* [ACTIVITY] Print every entry, word for word, and skip the images.

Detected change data
--*--
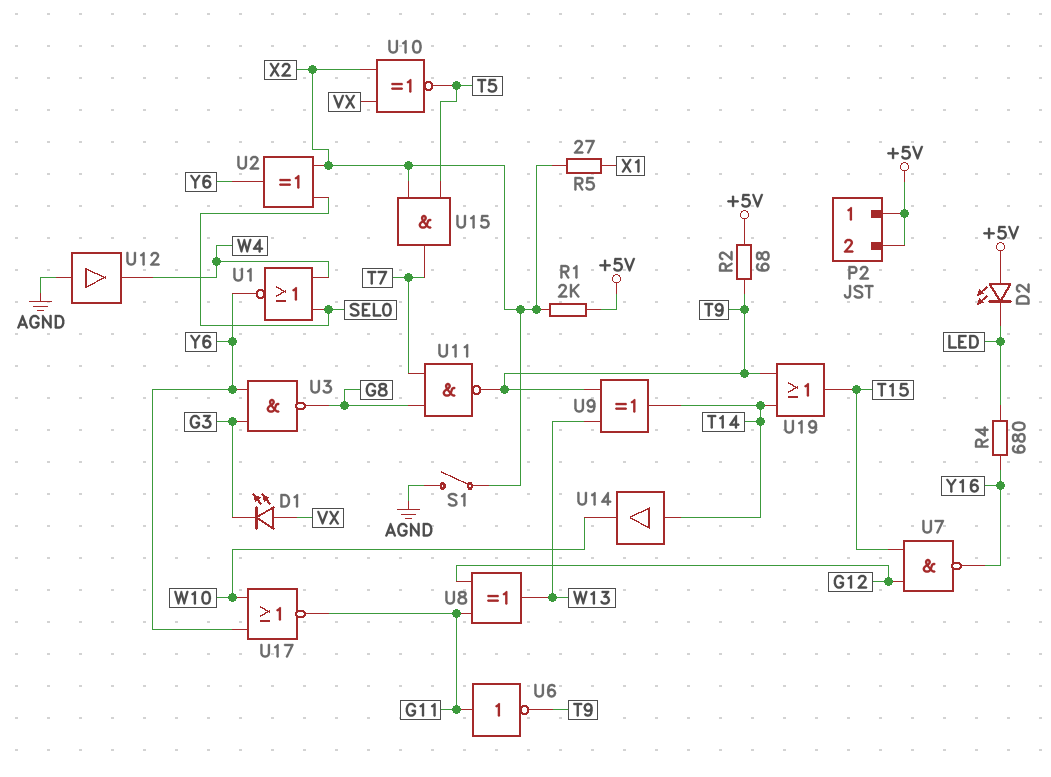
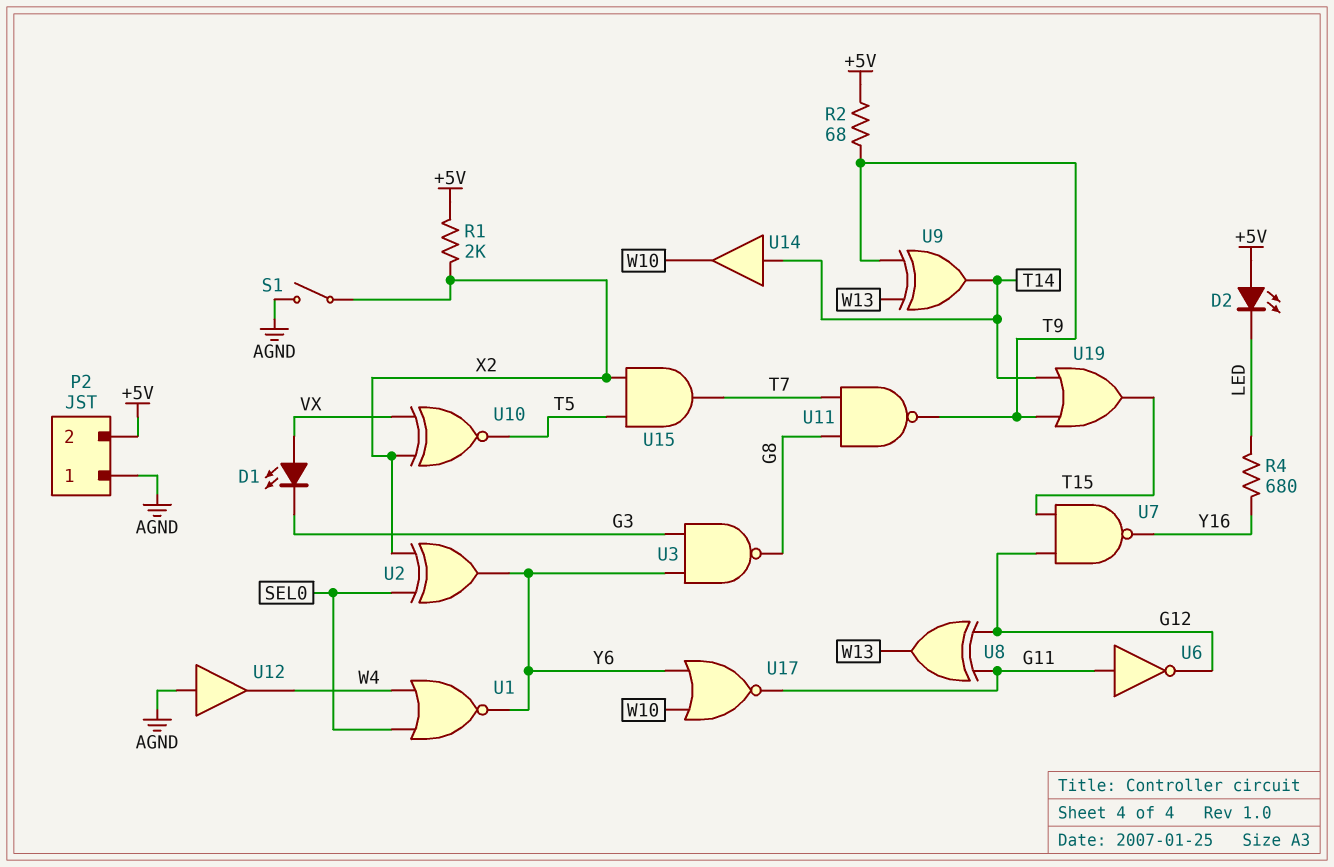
P2 pin 1: +5V -> AGND
R5: 27 (X1, X2) -> none
U6: NOT (in G11, out T9) -> NOT (in G11, out G12)

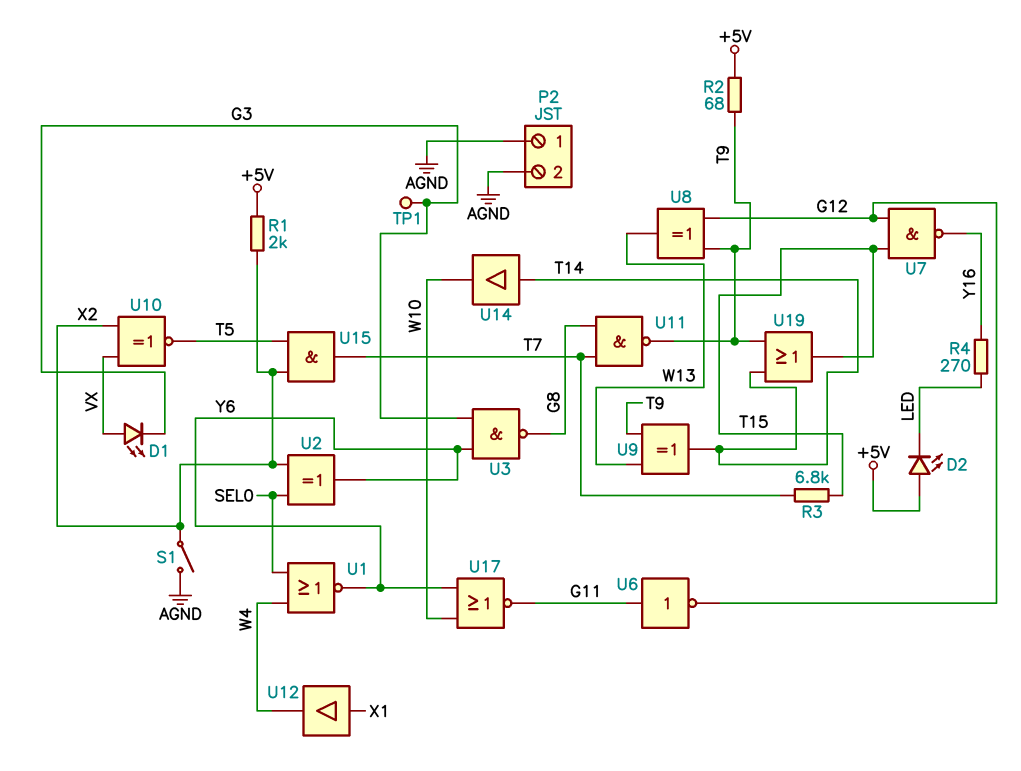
P2 pin 2: +5V -> AGND
R3: none -> 6.8k (T7, T15)
R4: 680 (LED, Y16) -> 270 (LED, Y16)
TP1: none -> test point (G3)
U8: XOR (in G11, in G12, out W13) -> XOR (in G12, in T9, out W13)
U12: buffer (in AGND, out W4) -> buffer (in X1, out W4)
--*--
* [TASK OUTPUT]
P2 pin 1: +5V -> AGND
R5: 27 (X1, X2) -> none
U6: NOT (in G11, out T9) -> NOT (in G11, out G12)

P2 pin 2: +5V -> AGND
R3: none -> 6.8k (T7, T15)
R4: 680 (LED, Y16) -> 270 (LED, Y16)
TP1: none -> test point (G3)
U8: XOR (in G11, in G12, out W13) -> XOR (in G12, in T9, out W13)
U12: buffer (in AGND, out W4) -> buffer (in X1, out W4)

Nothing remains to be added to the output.